● **Task goal**:
When you reach the line containing "grey brick A7", begin copying, and keep copying each line exactly until the listing ends.

● **Data for this task**:
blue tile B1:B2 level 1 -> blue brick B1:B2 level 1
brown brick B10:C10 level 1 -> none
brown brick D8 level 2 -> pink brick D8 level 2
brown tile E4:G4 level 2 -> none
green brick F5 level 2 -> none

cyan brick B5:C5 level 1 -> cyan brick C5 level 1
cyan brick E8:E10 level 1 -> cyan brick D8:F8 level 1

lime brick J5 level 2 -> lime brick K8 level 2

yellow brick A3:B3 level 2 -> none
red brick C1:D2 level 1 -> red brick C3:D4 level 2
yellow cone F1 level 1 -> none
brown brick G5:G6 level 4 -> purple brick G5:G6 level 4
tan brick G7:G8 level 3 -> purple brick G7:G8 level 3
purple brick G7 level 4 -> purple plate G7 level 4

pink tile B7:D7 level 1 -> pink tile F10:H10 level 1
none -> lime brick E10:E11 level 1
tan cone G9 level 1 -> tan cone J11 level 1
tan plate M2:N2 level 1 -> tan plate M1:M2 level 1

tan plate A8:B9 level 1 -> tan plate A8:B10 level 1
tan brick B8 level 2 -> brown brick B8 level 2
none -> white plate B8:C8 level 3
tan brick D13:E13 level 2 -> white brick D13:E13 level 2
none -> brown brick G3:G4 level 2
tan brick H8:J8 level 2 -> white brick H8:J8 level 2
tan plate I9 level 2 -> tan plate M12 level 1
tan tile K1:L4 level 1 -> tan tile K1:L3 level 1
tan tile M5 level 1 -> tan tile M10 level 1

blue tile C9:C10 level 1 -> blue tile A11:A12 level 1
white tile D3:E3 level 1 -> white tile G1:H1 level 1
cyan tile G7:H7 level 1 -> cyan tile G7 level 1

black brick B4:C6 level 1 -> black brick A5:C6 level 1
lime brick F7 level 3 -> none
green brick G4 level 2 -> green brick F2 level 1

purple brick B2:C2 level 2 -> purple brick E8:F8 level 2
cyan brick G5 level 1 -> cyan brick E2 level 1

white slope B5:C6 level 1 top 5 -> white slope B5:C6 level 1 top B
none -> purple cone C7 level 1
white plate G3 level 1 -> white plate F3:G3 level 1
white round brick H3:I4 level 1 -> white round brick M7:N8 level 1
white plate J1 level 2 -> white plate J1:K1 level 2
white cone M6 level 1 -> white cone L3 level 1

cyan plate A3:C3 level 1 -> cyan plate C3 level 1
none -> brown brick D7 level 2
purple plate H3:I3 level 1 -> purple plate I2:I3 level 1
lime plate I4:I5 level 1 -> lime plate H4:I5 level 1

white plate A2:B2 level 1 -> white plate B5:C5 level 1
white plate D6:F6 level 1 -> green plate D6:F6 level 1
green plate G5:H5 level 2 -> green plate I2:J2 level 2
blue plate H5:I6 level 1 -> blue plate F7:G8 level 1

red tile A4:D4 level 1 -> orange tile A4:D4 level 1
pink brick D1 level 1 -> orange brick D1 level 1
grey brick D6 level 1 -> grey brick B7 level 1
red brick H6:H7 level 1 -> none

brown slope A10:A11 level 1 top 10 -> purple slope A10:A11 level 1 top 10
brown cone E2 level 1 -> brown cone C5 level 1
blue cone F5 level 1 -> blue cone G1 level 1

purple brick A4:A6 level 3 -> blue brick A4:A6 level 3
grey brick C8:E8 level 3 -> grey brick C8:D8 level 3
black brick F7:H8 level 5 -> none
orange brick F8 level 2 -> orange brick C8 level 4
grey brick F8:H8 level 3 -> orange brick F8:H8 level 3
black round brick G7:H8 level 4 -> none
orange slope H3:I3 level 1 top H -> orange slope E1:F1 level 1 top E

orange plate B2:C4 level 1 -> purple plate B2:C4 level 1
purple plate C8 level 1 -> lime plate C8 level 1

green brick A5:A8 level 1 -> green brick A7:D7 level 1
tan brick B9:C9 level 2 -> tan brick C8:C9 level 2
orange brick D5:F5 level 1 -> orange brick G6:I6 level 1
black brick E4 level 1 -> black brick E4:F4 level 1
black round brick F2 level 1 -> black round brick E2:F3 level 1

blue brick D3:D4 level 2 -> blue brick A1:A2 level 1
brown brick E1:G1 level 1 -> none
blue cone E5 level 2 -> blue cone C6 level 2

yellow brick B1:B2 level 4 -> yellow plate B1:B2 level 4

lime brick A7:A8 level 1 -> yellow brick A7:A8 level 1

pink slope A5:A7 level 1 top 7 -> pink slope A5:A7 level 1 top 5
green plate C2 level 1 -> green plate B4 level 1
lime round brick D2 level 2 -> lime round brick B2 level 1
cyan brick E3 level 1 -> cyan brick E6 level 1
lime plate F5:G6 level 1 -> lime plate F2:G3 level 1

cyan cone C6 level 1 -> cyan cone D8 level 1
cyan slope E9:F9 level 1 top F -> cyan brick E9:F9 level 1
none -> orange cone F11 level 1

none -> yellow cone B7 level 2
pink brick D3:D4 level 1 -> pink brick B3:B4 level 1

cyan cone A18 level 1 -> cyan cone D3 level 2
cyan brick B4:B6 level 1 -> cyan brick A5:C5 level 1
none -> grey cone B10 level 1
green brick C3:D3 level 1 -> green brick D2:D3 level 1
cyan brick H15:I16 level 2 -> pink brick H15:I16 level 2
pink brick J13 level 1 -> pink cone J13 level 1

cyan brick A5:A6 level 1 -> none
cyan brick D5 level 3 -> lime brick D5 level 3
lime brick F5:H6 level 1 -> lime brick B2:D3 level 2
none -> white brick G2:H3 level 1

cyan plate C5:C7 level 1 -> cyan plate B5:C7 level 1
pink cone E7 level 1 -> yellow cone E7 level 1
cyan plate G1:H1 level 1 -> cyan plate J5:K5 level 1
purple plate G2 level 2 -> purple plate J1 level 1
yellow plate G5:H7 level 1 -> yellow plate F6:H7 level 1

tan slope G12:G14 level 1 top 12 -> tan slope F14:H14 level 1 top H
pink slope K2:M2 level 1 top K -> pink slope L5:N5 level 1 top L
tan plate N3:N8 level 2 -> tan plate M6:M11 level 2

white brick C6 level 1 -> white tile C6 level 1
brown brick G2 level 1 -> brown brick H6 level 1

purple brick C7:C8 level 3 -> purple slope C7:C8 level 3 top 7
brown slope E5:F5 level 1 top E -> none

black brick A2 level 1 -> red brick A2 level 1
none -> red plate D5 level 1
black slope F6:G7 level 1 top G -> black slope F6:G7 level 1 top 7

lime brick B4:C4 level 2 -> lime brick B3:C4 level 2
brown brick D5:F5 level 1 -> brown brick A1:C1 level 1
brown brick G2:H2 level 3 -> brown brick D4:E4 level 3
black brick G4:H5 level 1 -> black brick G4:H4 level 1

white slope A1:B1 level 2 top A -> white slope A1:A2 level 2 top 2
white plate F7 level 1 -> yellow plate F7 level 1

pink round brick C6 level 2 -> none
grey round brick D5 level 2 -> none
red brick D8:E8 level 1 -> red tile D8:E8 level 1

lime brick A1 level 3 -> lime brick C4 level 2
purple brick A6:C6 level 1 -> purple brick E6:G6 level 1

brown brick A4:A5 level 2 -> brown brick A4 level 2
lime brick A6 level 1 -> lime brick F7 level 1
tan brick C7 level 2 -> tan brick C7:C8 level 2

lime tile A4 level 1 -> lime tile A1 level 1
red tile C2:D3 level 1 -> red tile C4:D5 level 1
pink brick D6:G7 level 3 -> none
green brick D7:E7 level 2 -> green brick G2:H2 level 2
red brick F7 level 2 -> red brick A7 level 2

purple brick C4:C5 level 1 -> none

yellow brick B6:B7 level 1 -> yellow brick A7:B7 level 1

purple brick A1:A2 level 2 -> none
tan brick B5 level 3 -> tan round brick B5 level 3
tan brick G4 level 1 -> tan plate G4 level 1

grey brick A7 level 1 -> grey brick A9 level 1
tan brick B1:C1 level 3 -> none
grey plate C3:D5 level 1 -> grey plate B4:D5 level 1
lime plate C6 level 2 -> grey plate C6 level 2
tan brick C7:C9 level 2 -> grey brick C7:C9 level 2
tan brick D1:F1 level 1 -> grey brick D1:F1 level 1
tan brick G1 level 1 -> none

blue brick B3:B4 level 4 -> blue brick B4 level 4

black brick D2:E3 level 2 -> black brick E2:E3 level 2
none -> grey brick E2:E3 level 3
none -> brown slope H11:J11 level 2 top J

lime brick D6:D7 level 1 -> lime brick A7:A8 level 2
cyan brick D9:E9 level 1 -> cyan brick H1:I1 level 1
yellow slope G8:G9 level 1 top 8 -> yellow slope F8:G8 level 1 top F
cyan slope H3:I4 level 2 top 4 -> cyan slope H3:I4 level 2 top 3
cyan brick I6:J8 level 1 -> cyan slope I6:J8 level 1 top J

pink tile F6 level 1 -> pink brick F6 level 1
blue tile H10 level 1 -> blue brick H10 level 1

● **Response**:
grey brick A7 level 1 -> grey brick A9 level 1
tan brick B1:C1 level 3 -> none
grey plate C3:D5 level 1 -> grey plate B4:D5 level 1
lime plate C6 level 2 -> grey plate C6 level 2
tan brick C7:C9 level 2 -> grey brick C7:C9 level 2
tan brick D1:F1 level 1 -> grey brick D1:F1 level 1
tan brick G1 level 1 -> none

blue brick B3:B4 level 4 -> blue brick B4 level 4

black brick D2:E3 level 2 -> black brick E2:E3 level 2
none -> grey brick E2:E3 level 3
none -> brown slope H11:J11 level 2 top J

lime brick D6:D7 level 1 -> lime brick A7:A8 level 2
cyan brick D9:E9 level 1 -> cyan brick H1:I1 level 1
yellow slope G8:G9 level 1 top 8 -> yellow slope F8:G8 level 1 top F
cyan slope H3:I4 level 2 top 4 -> cyan slope H3:I4 level 2 top 3
cyan brick I6:J8 level 1 -> cyan slope I6:J8 level 1 top J

pink tile F6 level 1 -> pink brick F6 level 1
blue tile H10 level 1 -> blue brick H10 level 1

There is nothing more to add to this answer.